## YOUR GOAL
Edit the material below by replacing "Allegro" with "Moderato" and leave everything else unchanged.

## DATA TO PROCESS
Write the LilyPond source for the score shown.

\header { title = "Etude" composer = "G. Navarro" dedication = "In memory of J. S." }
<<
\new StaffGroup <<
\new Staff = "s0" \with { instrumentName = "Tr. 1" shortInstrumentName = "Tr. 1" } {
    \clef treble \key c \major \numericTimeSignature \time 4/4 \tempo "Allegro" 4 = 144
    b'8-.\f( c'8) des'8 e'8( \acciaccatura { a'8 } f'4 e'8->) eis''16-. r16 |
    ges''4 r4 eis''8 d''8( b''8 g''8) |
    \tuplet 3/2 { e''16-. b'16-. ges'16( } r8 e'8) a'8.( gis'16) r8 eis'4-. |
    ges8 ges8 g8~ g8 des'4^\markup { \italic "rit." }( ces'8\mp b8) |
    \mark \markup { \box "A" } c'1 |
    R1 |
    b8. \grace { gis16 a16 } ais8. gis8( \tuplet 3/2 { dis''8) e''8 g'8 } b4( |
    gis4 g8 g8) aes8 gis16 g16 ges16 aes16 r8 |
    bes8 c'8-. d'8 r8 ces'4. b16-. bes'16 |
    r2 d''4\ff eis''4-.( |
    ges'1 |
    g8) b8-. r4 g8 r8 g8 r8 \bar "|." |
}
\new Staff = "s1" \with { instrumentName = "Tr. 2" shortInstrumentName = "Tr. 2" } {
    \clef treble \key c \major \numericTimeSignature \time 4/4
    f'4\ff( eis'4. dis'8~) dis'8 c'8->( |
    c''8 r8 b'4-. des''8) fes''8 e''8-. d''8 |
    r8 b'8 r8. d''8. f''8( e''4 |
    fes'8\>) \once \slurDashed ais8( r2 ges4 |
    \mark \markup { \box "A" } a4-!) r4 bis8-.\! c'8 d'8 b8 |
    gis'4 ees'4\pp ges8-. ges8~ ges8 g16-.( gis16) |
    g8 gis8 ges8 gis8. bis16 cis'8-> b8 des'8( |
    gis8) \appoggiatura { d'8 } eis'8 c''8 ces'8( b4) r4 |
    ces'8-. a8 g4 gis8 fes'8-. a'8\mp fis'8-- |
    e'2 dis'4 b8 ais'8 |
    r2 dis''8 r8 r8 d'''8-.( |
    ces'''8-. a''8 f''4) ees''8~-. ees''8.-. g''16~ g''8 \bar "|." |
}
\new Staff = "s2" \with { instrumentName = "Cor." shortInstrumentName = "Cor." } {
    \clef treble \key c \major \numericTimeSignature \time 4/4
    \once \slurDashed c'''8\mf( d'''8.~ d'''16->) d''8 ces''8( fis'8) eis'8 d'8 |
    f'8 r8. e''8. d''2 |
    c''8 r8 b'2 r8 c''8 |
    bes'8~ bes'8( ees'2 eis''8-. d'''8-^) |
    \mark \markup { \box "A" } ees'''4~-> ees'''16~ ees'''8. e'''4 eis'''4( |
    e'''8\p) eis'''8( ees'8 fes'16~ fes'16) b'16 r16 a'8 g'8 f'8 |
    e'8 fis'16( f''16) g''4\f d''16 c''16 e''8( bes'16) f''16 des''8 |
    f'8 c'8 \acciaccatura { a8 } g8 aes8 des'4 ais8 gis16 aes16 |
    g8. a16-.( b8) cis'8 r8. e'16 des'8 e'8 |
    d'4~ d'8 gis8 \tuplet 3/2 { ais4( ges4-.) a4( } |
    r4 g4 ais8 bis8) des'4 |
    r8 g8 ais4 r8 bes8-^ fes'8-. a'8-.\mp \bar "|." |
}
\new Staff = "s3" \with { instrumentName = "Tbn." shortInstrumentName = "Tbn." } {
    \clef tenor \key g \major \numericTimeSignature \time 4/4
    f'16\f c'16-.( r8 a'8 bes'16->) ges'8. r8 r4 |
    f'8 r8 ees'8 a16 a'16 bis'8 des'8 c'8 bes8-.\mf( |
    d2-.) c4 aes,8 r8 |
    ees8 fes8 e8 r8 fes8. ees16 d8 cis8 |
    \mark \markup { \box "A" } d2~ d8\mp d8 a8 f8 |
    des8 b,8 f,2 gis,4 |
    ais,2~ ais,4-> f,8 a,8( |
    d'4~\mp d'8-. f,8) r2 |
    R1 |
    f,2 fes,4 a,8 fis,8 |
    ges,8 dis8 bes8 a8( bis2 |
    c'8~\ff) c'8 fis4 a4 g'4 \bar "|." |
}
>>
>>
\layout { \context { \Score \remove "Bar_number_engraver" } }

## SOLUTION TO THIS TASK
Write the LilyPond source for the score shown.

\header { title = "Etude" composer = "G. Navarro" dedication = "In memory of J. S." }
<<
\new StaffGroup <<
\new Staff = "s0" \with { instrumentName = "Tr. 1" shortInstrumentName = "Tr. 1" } {
    \clef treble \key c \major \numericTimeSignature \time 4/4 \tempo "Moderato" 4 = 144
    b'8-.\f( c'8) des'8 e'8( \acciaccatura { a'8 } f'4 e'8->) eis''16-. r16 |
    ges''4 r4 eis''8 d''8( b''8 g''8) |
    \tuplet 3/2 { e''16-. b'16-. ges'16( } r8 e'8) a'8.( gis'16) r8 eis'4-. |
    ges8 ges8 g8~ g8 des'4^\markup { \italic "rit." }( ces'8\mp b8) |
    \mark \markup { \box "A" } c'1 |
    R1 |
    b8. \grace { gis16 a16 } ais8. gis8( \tuplet 3/2 { dis''8) e''8 g'8 } b4( |
    gis4 g8 g8) aes8 gis16 g16 ges16 aes16 r8 |
    bes8 c'8-. d'8 r8 ces'4. b16-. bes'16 |
    r2 d''4\ff eis''4-.( |
    ges'1 |
    g8) b8-. r4 g8 r8 g8 r8 \bar "|." |
}
\new Staff = "s1" \with { instrumentName = "Tr. 2" shortInstrumentName = "Tr. 2" } {
    \clef treble \key c \major \numericTimeSignature \time 4/4
    f'4\ff( eis'4. dis'8~) dis'8 c'8->( |
    c''8 r8 b'4-. des''8) fes''8 e''8-. d''8 |
    r8 b'8 r8. d''8. f''8( e''4 |
    fes'8\>) \once \slurDashed ais8( r2 ges4 |
    \mark \markup { \box "A" } a4-!) r4 bis8-.\! c'8 d'8 b8 |
    gis'4 ees'4\pp ges8-. ges8~ ges8 g16-.( gis16) |
    g8 gis8 ges8 gis8. bis16 cis'8-> b8 des'8( |
    gis8) \appoggiatura { d'8 } eis'8 c''8 ces'8( b4) r4 |
    ces'8-. a8 g4 gis8 fes'8-. a'8\mp fis'8-- |
    e'2 dis'4 b8 ais'8 |
    r2 dis''8 r8 r8 d'''8-.( |
    ces'''8-. a''8 f''4) ees''8~-. ees''8.-. g''16~ g''8 \bar "|." |
}
\new Staff = "s2" \with { instrumentName = "Cor." shortInstrumentName = "Cor." } {
    \clef treble \key c \major \numericTimeSignature \time 4/4
    \once \slurDashed c'''8\mf( d'''8.~ d'''16->) d''8 ces''8( fis'8) eis'8 d'8 |
    f'8 r8. e''8. d''2 |
    c''8 r8 b'2 r8 c''8 |
    bes'8~ bes'8( ees'2 eis''8-. d'''8-^) |
    \mark \markup { \box "A" } ees'''4~-> ees'''16~ ees'''8. e'''4 eis'''4( |
    e'''8\p) eis'''8( ees'8 fes'16~ fes'16) b'16 r16 a'8 g'8 f'8 |
    e'8 fis'16( f''16) g''4\f d''16 c''16 e''8( bes'16) f''16 des''8 |
    f'8 c'8 \acciaccatura { a8 } g8 aes8 des'4 ais8 gis16 aes16 |
    g8. a16-.( b8) cis'8 r8. e'16 des'8 e'8 |
    d'4~ d'8 gis8 \tuplet 3/2 { ais4( ges4-.) a4( } |
    r4 g4 ais8 bis8) des'4 |
    r8 g8 ais4 r8 bes8-^ fes'8-. a'8-.\mp \bar "|." |
}
\new Staff = "s3" \with { instrumentName = "Tbn." shortInstrumentName = "Tbn." } {
    \clef tenor \key g \major \numericTimeSignature \time 4/4
    f'16\f c'16-.( r8 a'8 bes'16->) ges'8. r8 r4 |
    f'8 r8 ees'8 a16 a'16 bis'8 des'8 c'8 bes8-.\mf( |
    d2-.) c4 aes,8 r8 |
    ees8 fes8 e8 r8 fes8. ees16 d8 cis8 |
    \mark \markup { \box "A" } d2~ d8\mp d8 a8 f8 |
    des8 b,8 f,2 gis,4 |
    ais,2~ ais,4-> f,8 a,8( |
    d'4~\mp d'8-. f,8) r2 |
    R1 |
    f,2 fes,4 a,8 fis,8 |
    ges,8 dis8 bes8 a8( bis2 |
    c'8~\ff) c'8 fis4 a4 g'4 \bar "|." |
}
>>
>>
\layout { \context { \Score \remove "Bar_number_engraver" } }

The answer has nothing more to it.